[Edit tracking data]
⁂

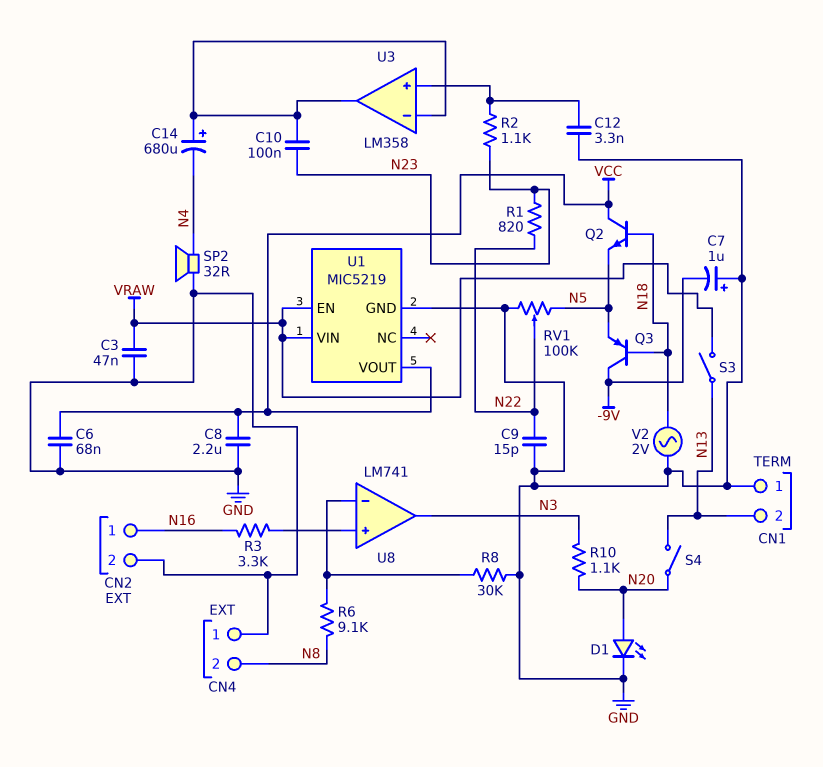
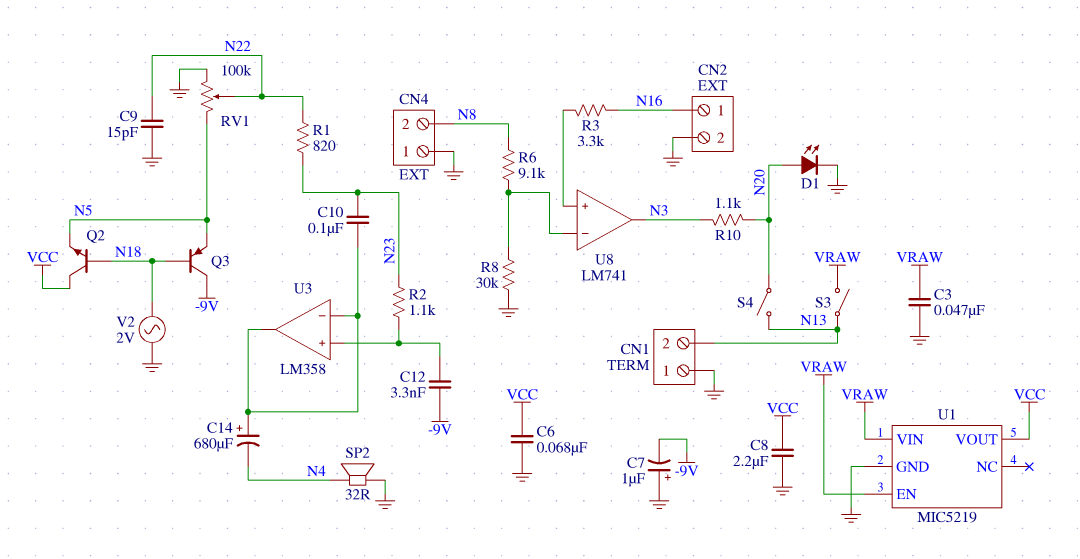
C12: 3.3nF (GND, U3/in+) -> 3.3nF (-9V, U3/in+)

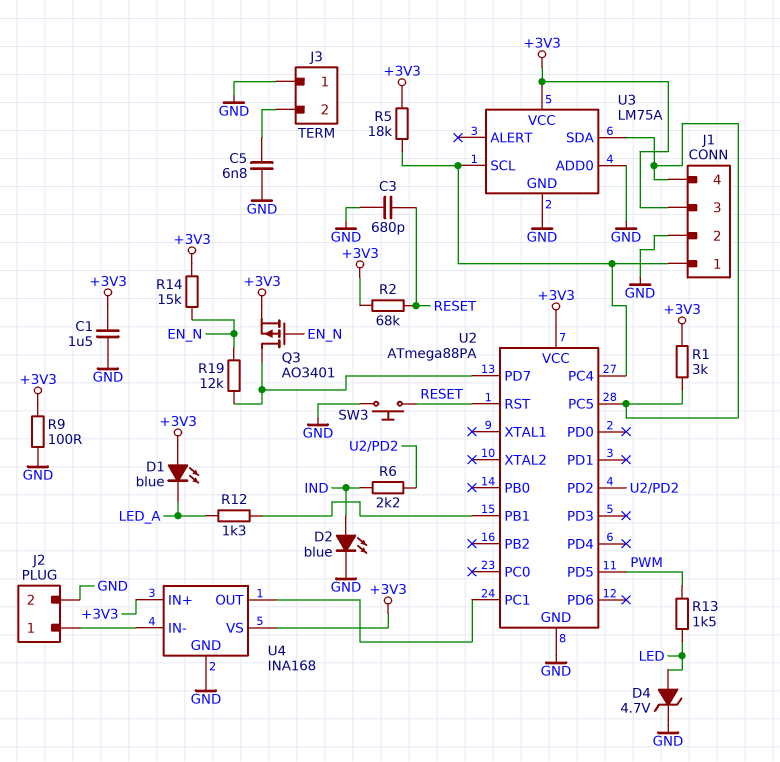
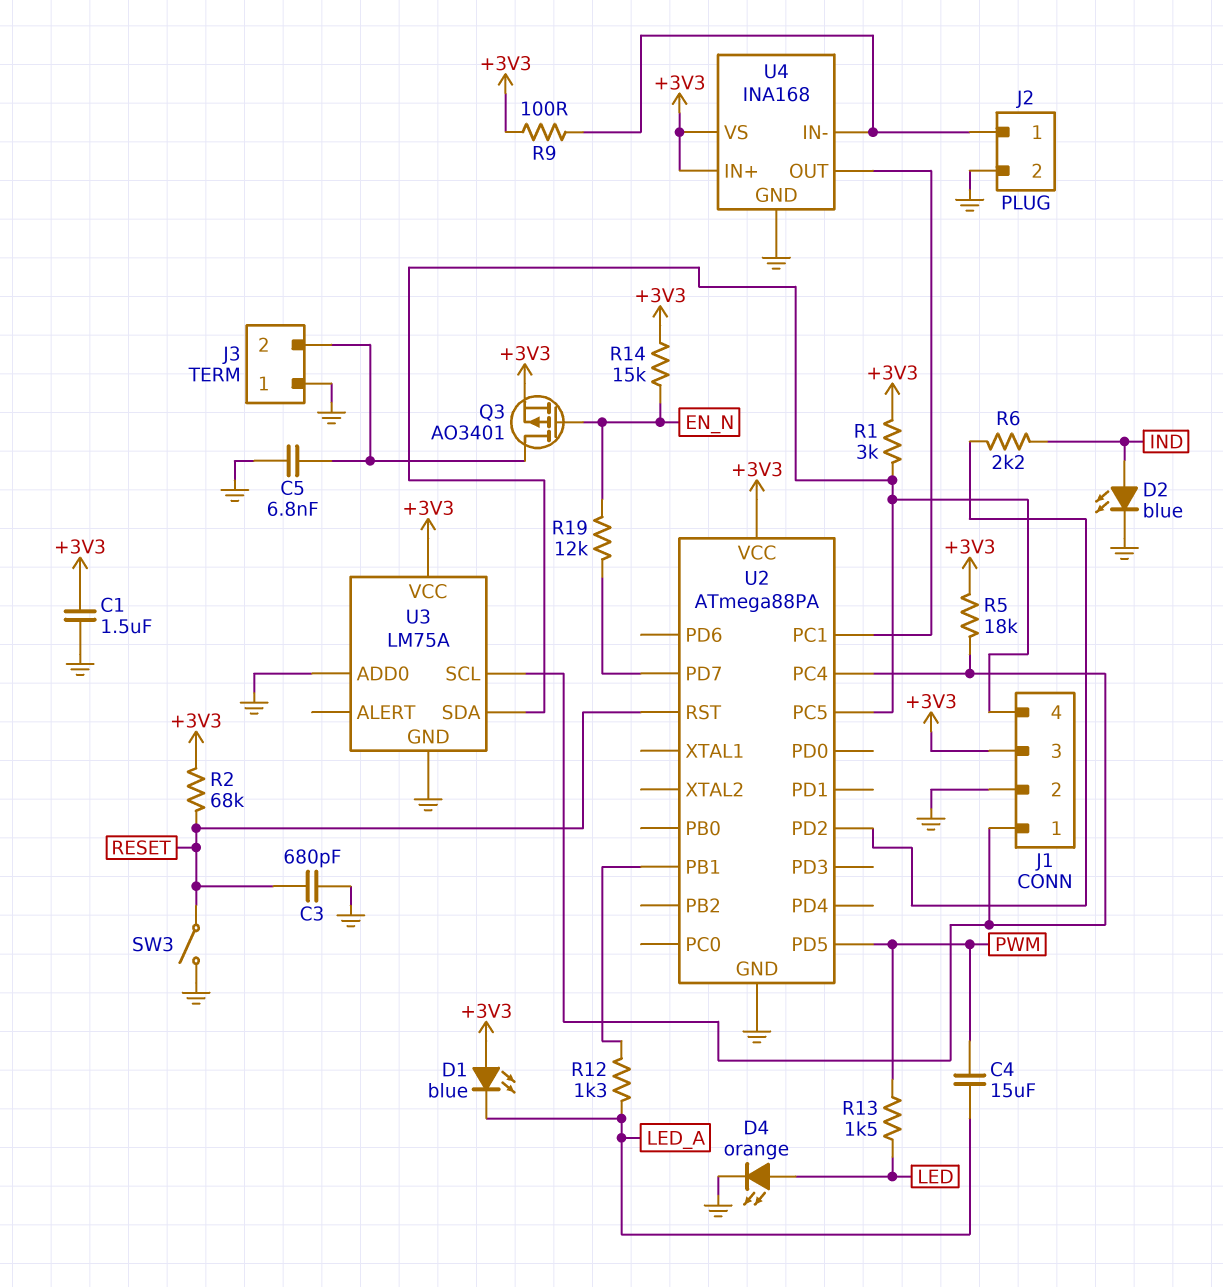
C4: none -> 15uF (LED_A, PWM)
D4: zener 4.7V (A LED, K GND) -> LED orange (A LED, K GND)
Q3: PMOS AO3401 (G EN_N, D U2/PD7, S +3V3) -> PMOS AO3401 (G EN_N, D J3/2, S +3V3)
R9: 100 (+3V3, GND) -> 100 (+3V3, J2/1)
SW3: button (GND, RESET) -> switch (GND, RESET)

⁂

» WHAT YOU ARE ASKED TO DO
An exact copy of every record above is required, with all pictures omitted.

» ANSWER SPACE
C12: 3.3nF (GND, U3/in+) -> 3.3nF (-9V, U3/in+)

C4: none -> 15uF (LED_A, PWM)
D4: zener 4.7V (A LED, K GND) -> LED orange (A LED, K GND)
Q3: PMOS AO3401 (G EN_N, D U2/PD7, S +3V3) -> PMOS AO3401 (G EN_N, D J3/2, S +3V3)
R9: 100 (+3V3, GND) -> 100 (+3V3, J2/1)
SW3: button (GND, RESET) -> switch (GND, RESET)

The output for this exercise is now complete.